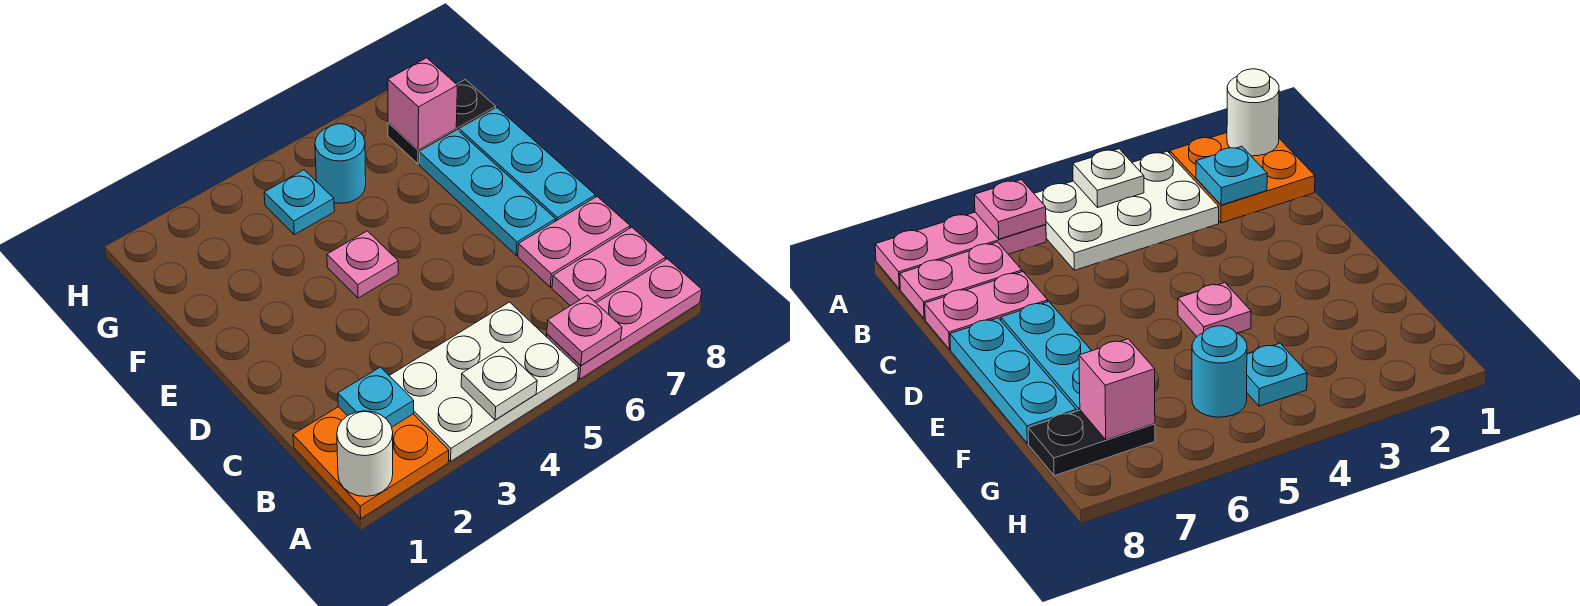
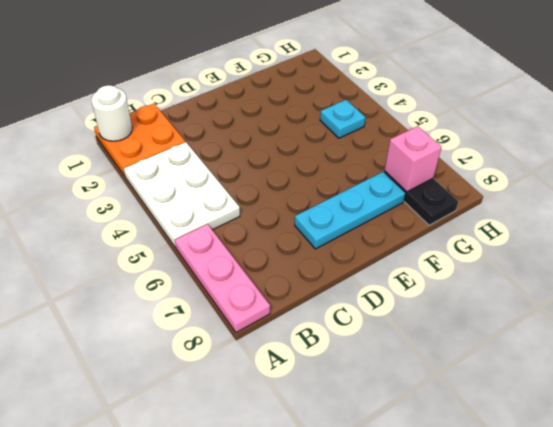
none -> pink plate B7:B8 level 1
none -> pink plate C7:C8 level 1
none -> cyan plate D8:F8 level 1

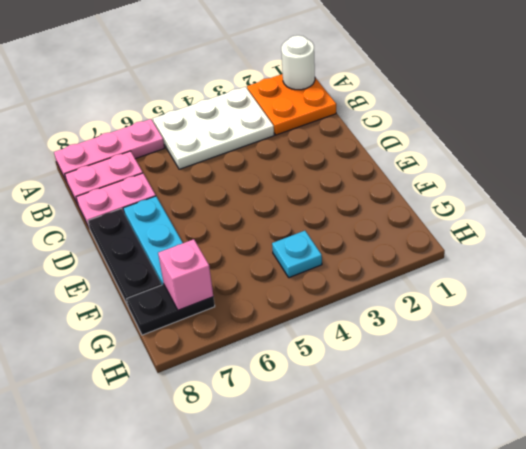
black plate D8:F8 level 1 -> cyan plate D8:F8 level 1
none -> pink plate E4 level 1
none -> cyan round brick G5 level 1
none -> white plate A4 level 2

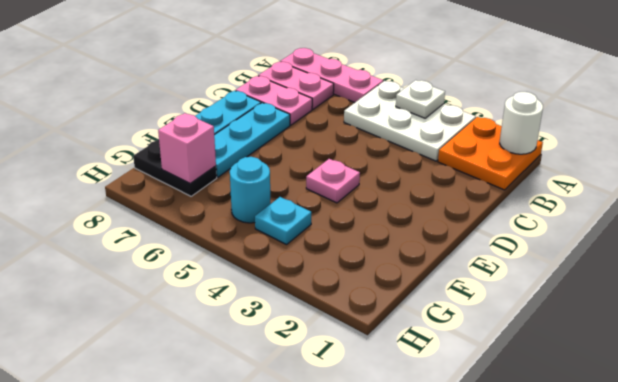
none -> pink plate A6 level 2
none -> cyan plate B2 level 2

Exercise
Begin at the line containing "black plate D8:F8" and copy every line through the end of the data above exactly, omitting the pictures.

Task response
black plate D8:F8 level 1 -> cyan plate D8:F8 level 1
none -> pink plate E4 level 1
none -> cyan round brick G5 level 1
none -> white plate A4 level 2

none -> pink plate A6 level 2
none -> cyan plate B2 level 2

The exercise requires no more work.